[Exercise prompt] An exact copy of the data is required; the images should not appear in it.

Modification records
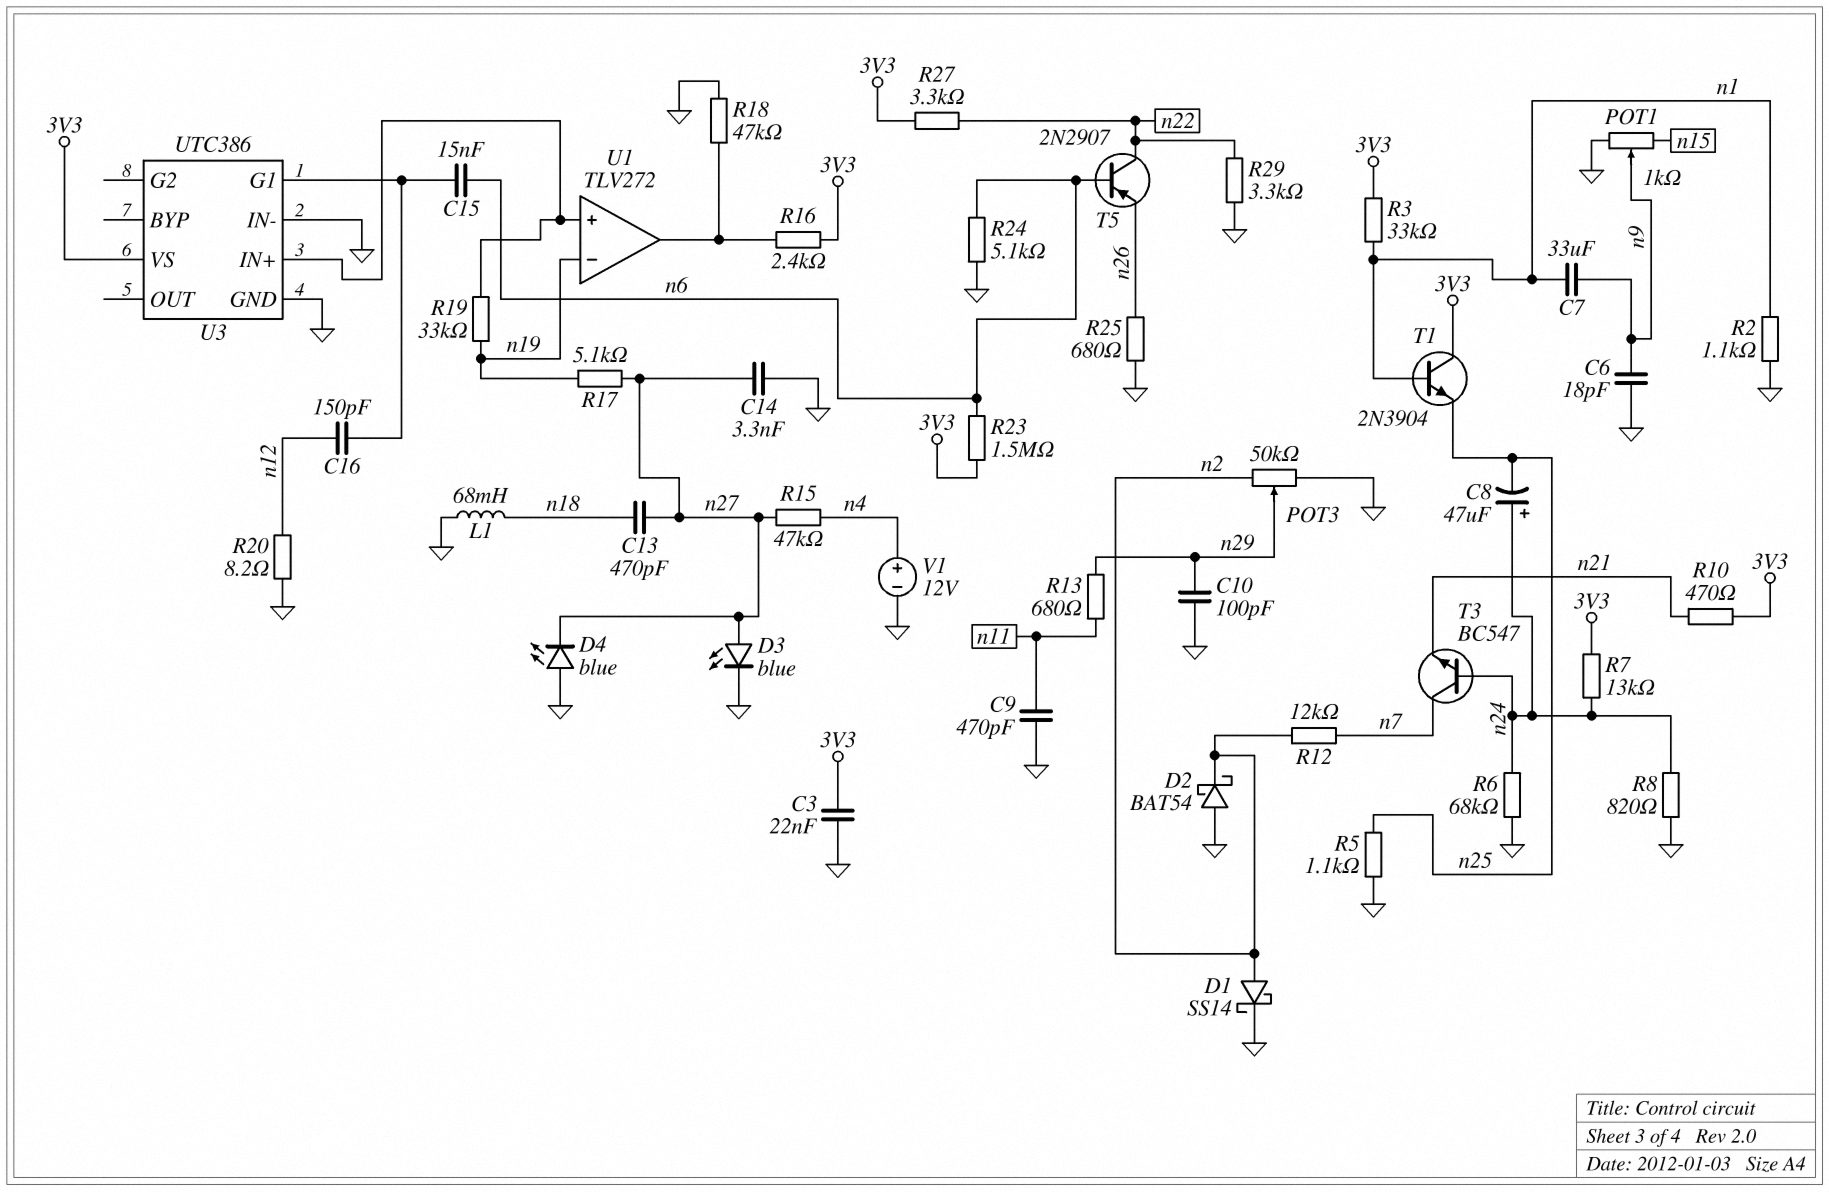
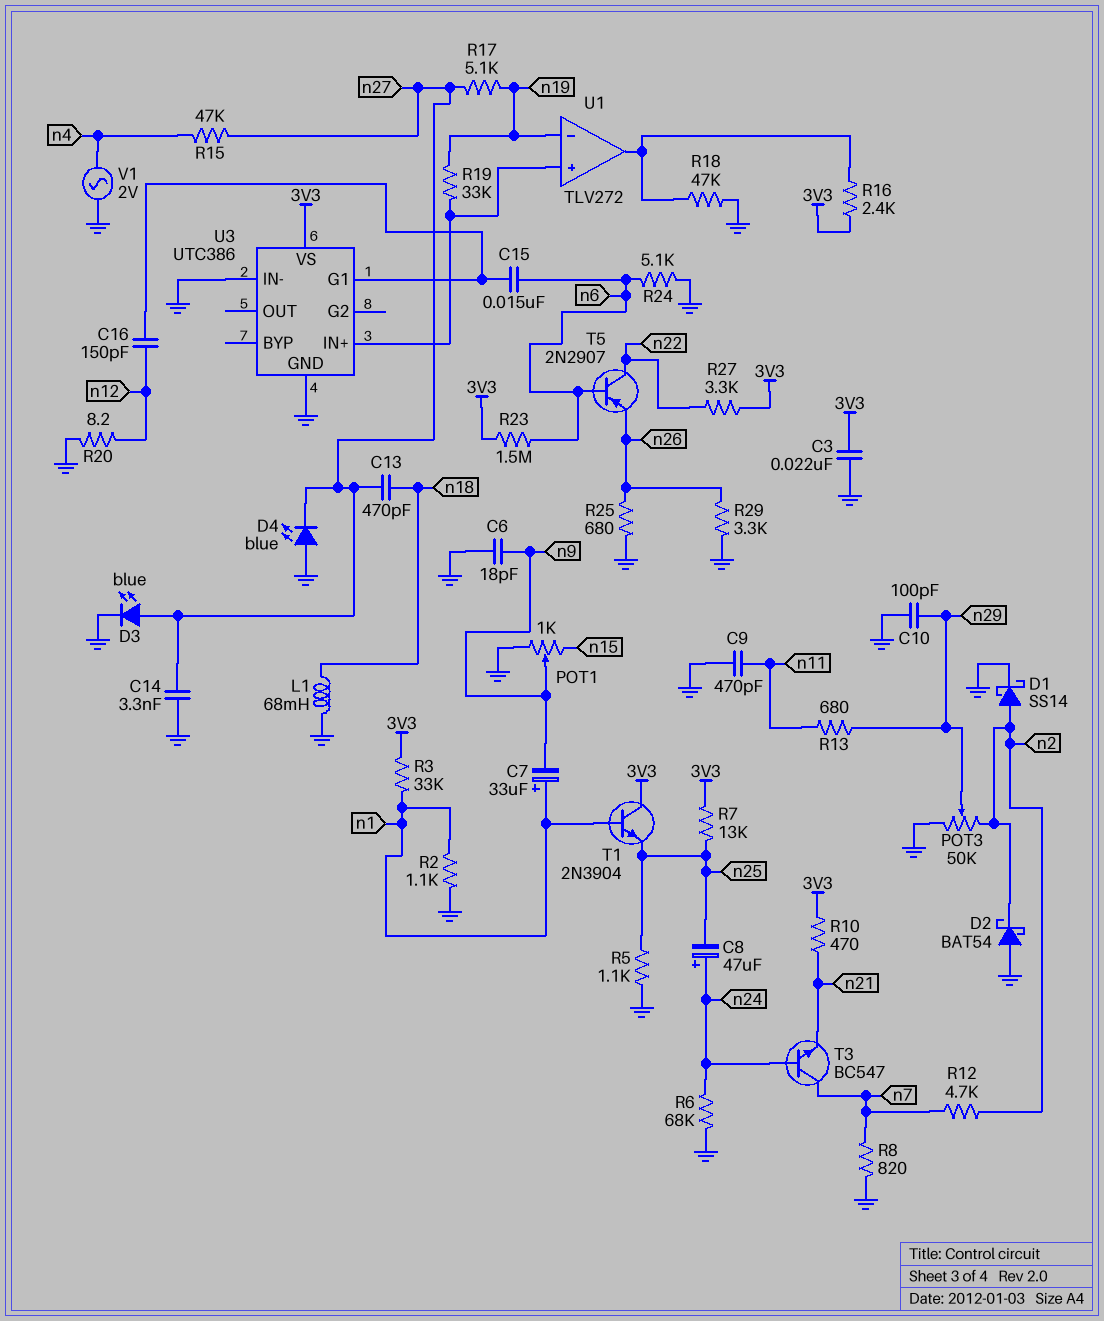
C7: 33uF (n1, n9) -> 33uF (plus n1, minus n9)
R7: 13k (3V3, n24) -> 13k (3V3, n25)
R8: 820 (GND, n24) -> 820 (GND, n7)
R12: 12k (n2, n7) -> 4.7k (n2, n7)
R29: 3.3k (GND, n22) -> 3.3k (GND, n26)
V1: 12V (plus n4, minus GND) -> AC 2V (GND, n4)

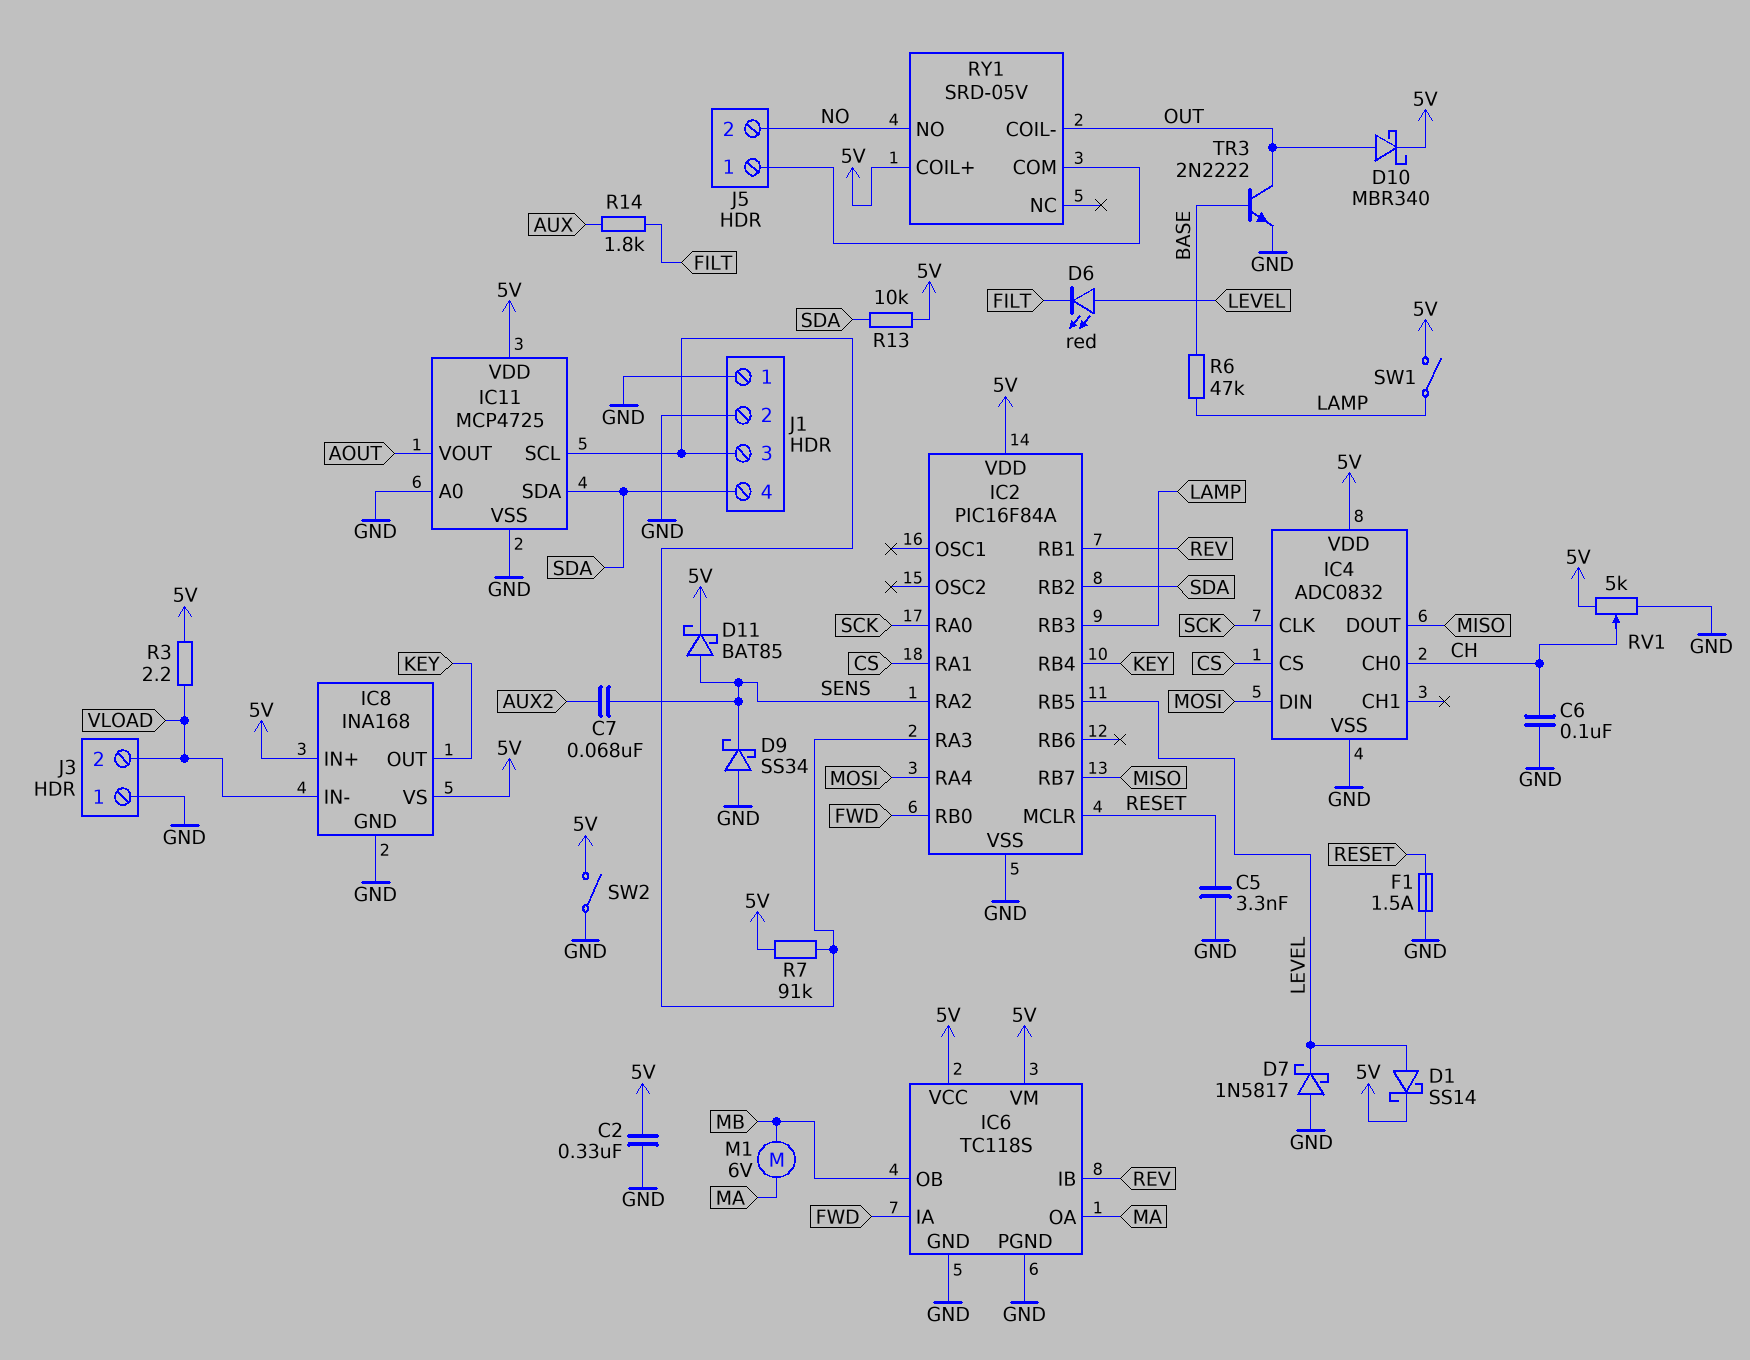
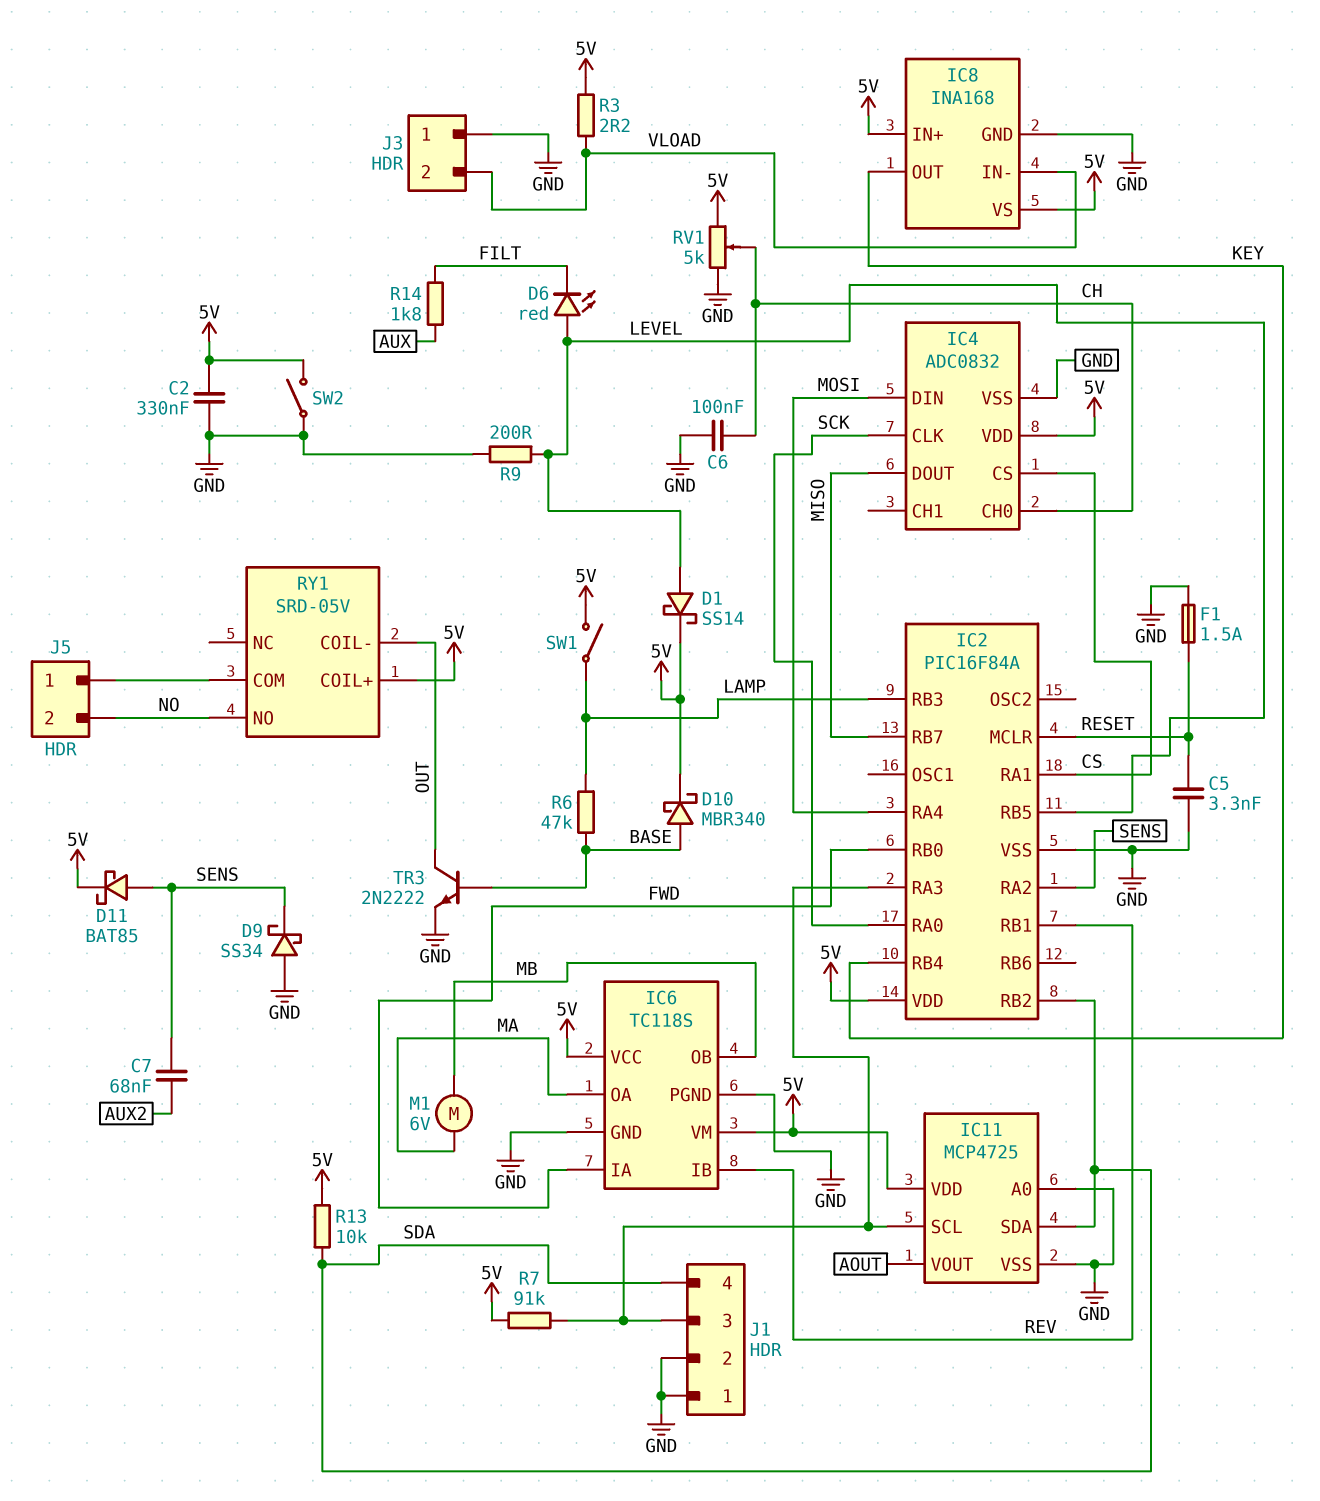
D7: schottky 1N5817 (A GND, K LEVEL) -> none
D10: schottky MBR340 (A OUT, K 5V) -> schottky MBR340 (A BASE, K 5V)
R9: none -> 200 (GND, LEVEL)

[Exercise solution]
C7: 33uF (n1, n9) -> 33uF (plus n1, minus n9)
R7: 13k (3V3, n24) -> 13k (3V3, n25)
R8: 820 (GND, n24) -> 820 (GND, n7)
R12: 12k (n2, n7) -> 4.7k (n2, n7)
R29: 3.3k (GND, n22) -> 3.3k (GND, n26)
V1: 12V (plus n4, minus GND) -> AC 2V (GND, n4)

D7: schottky 1N5817 (A GND, K LEVEL) -> none
D10: schottky MBR340 (A OUT, K 5V) -> schottky MBR340 (A BASE, K 5V)
R9: none -> 200 (GND, LEVEL)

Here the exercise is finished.